((
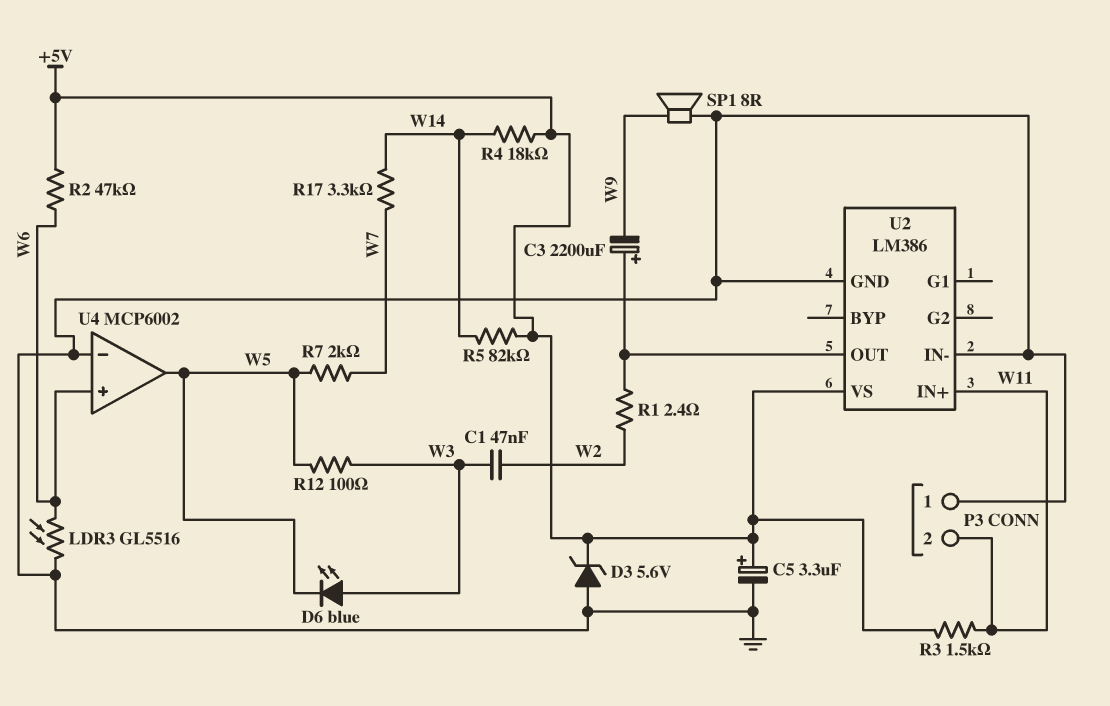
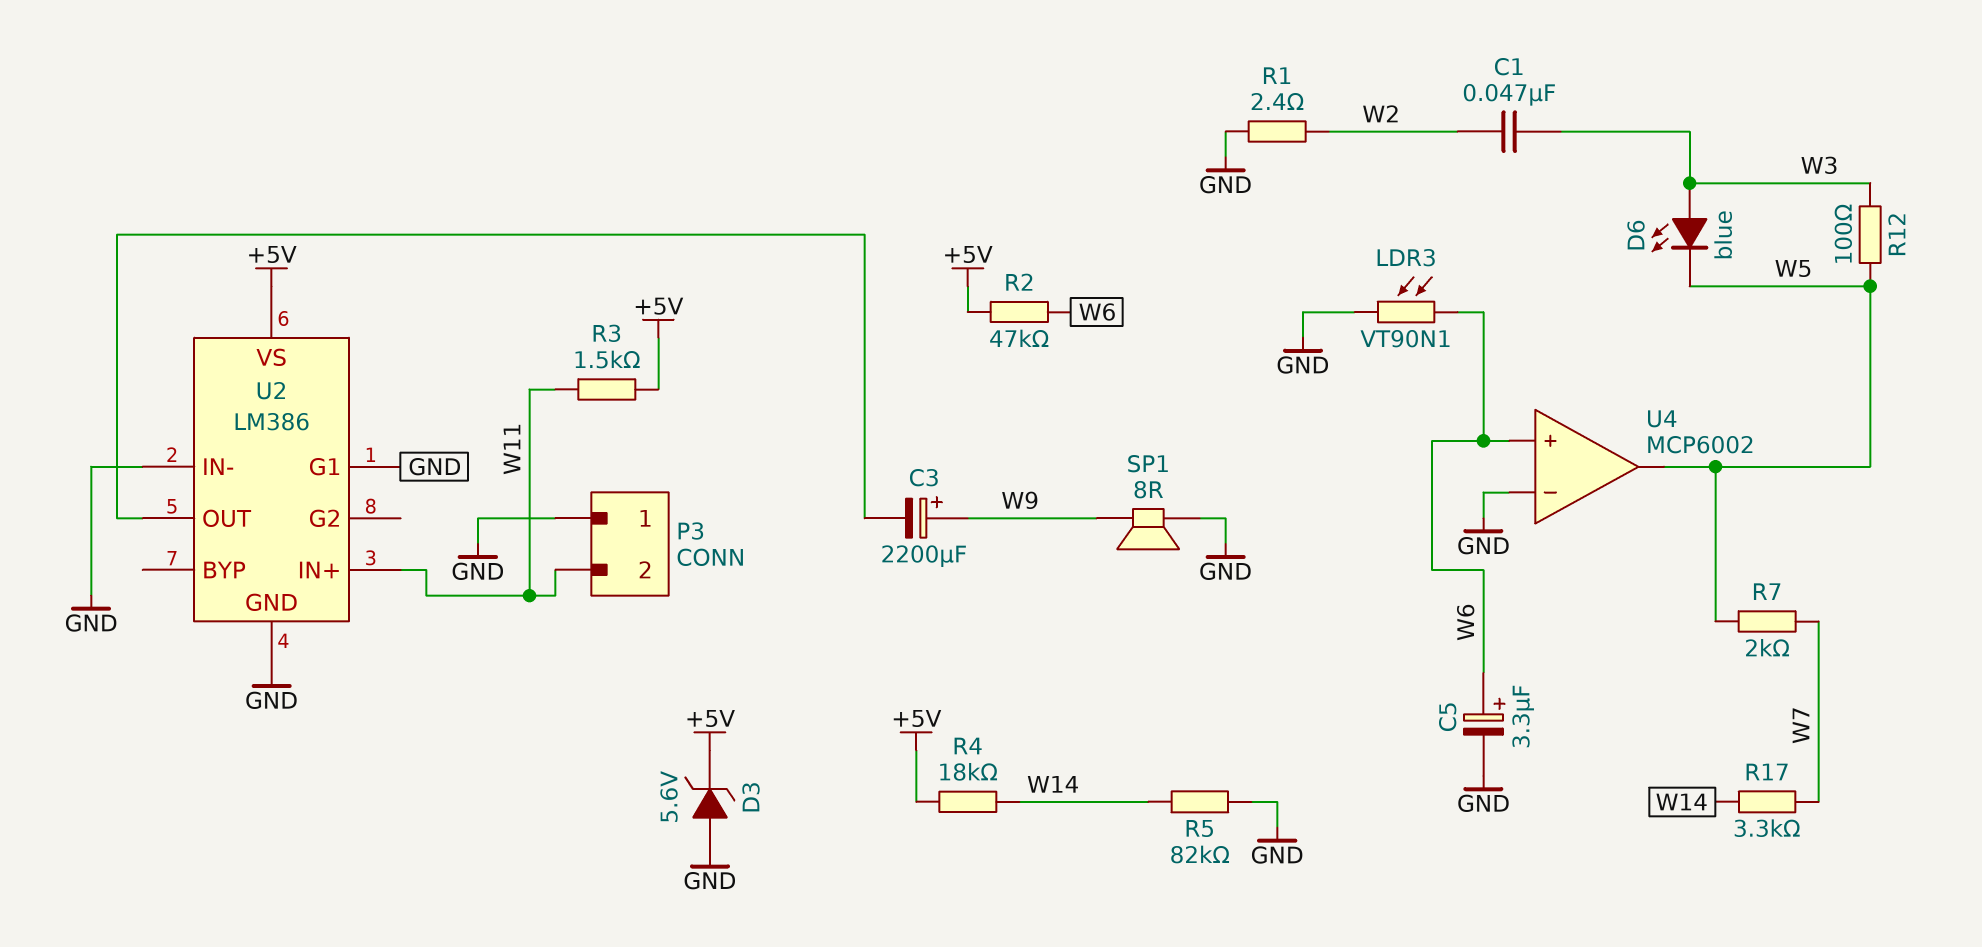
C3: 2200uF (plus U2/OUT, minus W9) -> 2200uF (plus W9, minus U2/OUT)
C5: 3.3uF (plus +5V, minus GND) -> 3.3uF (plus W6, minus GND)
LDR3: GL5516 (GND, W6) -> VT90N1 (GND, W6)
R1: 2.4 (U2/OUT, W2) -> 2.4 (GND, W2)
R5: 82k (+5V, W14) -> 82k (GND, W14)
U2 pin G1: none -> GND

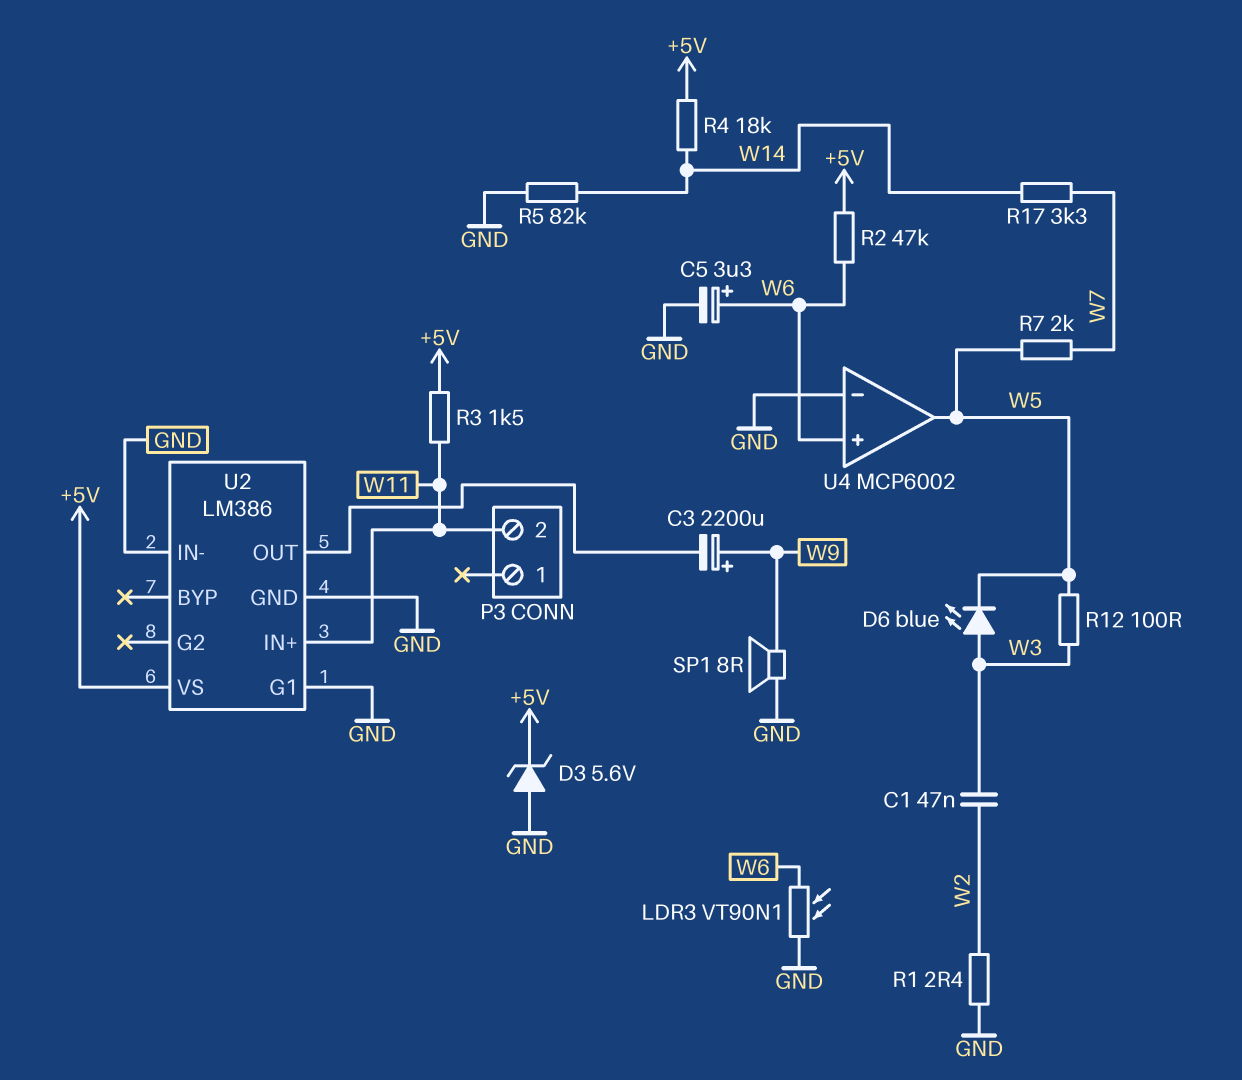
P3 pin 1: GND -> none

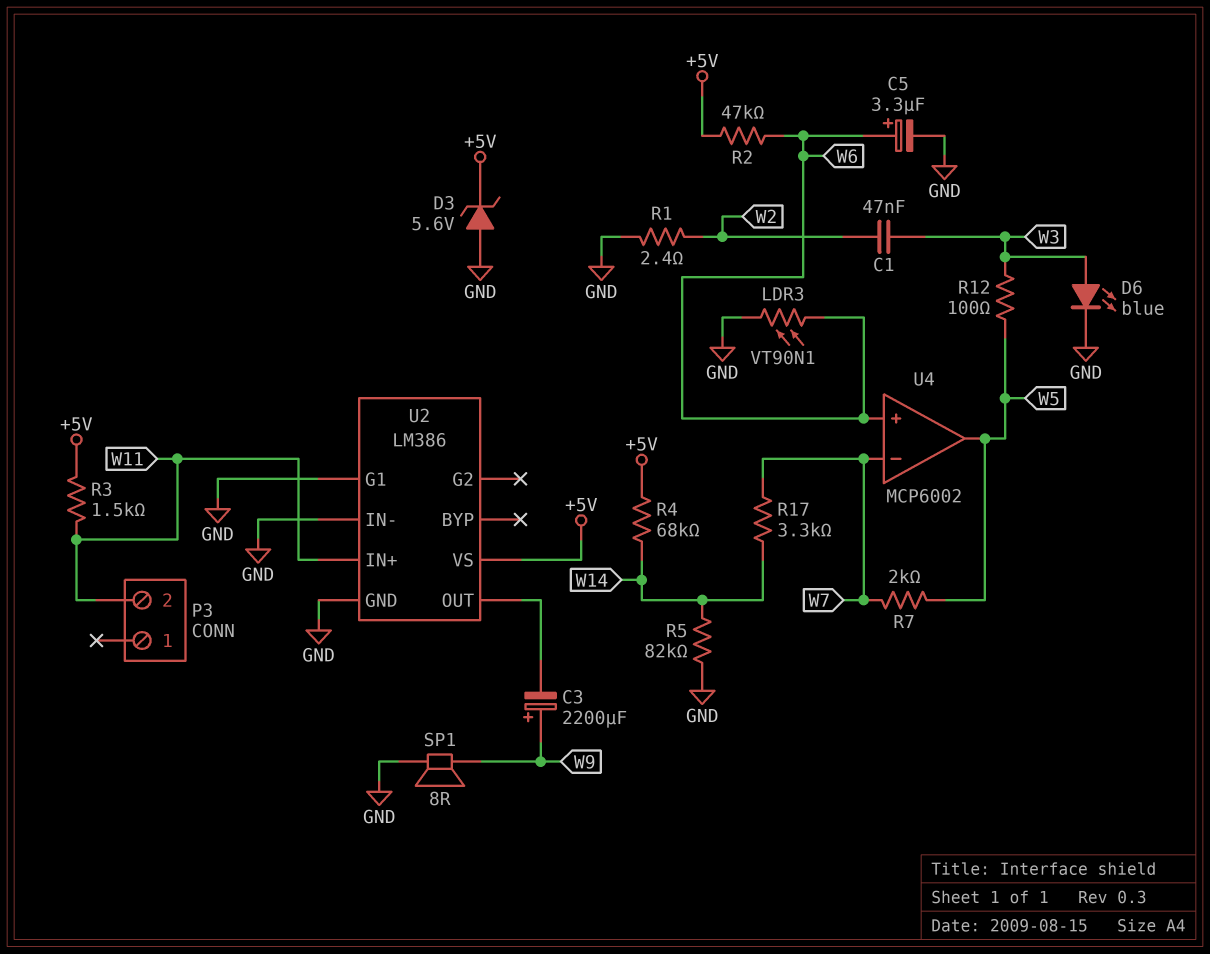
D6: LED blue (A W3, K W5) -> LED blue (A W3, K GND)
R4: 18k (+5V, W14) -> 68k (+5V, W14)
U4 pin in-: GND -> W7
))
Aim of the exercise: Skip every picture. Repeat word for word the lines from the line holding "U2 pin G1: none -> GND" through the end of the entries above.

Written solution:
U2 pin G1: none -> GND

P3 pin 1: GND -> none

D6: LED blue (A W3, K W5) -> LED blue (A W3, K GND)
R4: 18k (+5V, W14) -> 68k (+5V, W14)
U4 pin in-: GND -> W7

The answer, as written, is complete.